[Items from a dataset]
▬▬▬▬▬▬
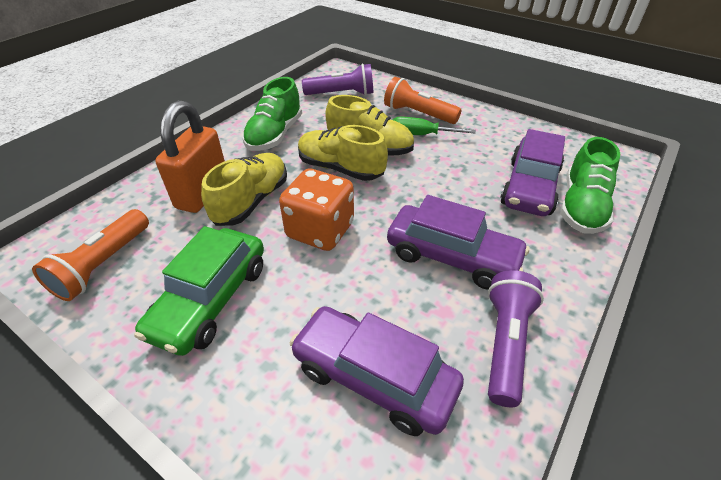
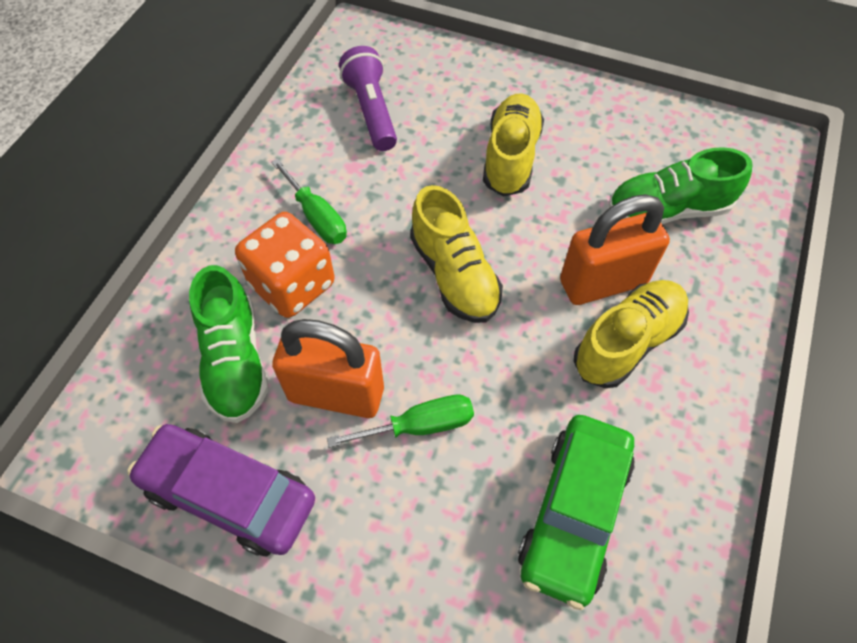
green screwdriver: 1 -> 2
orange flashlight: 2 -> 0
orange padlock: 1 -> 2
purple car: 3 -> 1
purple flashlight: 2 -> 1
▬▬▬▬▬▬
All of the data is to be returned exactly, with no pictures included.

• [Result of this task]:
green screwdriver: 1 -> 2
orange flashlight: 2 -> 0
orange padlock: 1 -> 2
purple car: 3 -> 1
purple flashlight: 2 -> 1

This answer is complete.